## MATERIAL PROVIDED
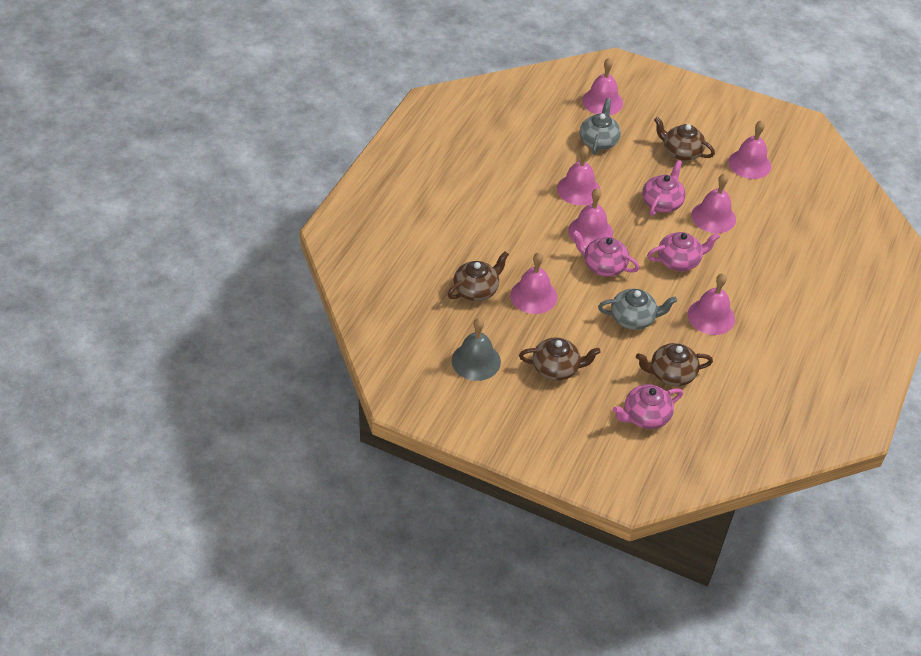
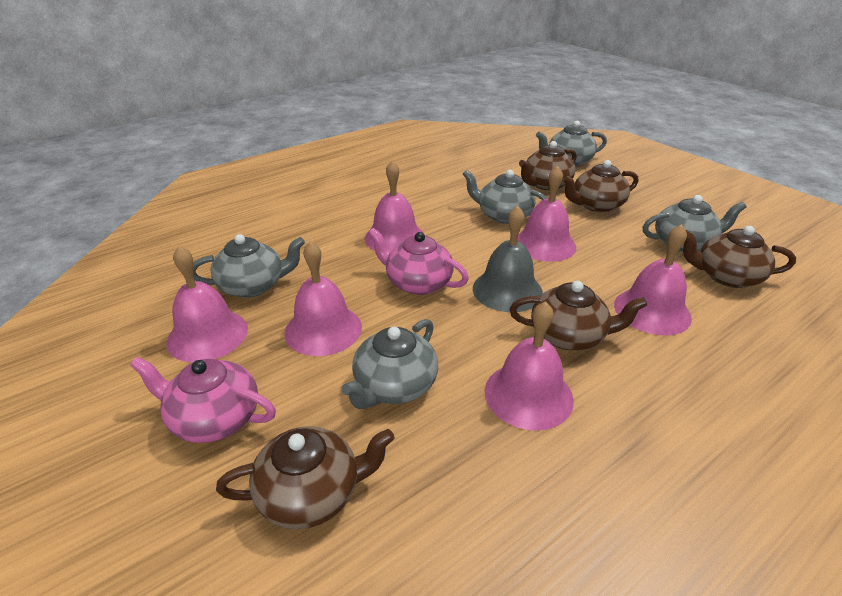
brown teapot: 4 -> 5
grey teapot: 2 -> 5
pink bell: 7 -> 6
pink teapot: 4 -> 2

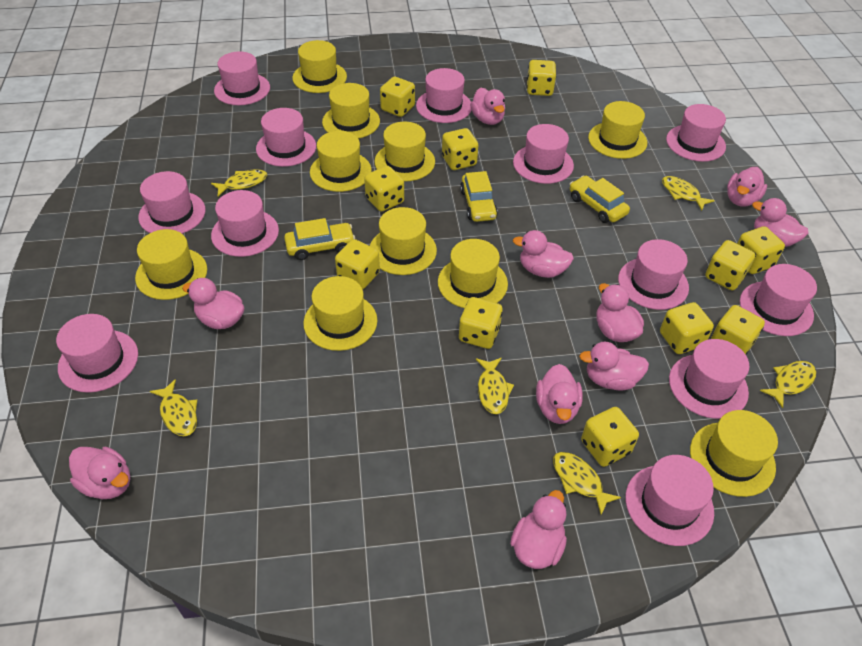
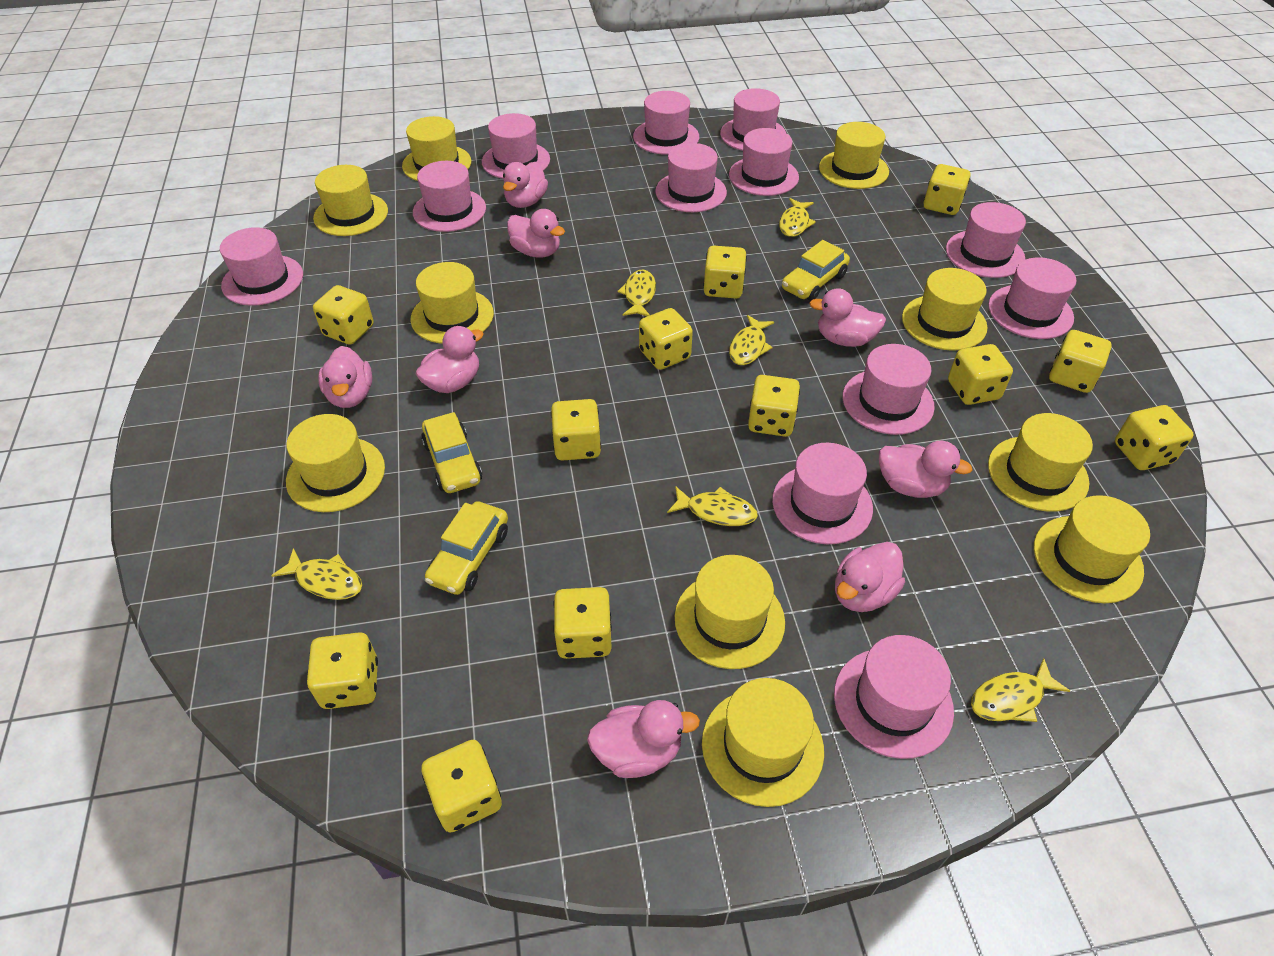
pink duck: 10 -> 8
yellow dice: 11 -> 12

## WHAT TO WORK ON
For the records above, state the count of lines where "pink" appears, without any other text.

## ANSWER BOX
3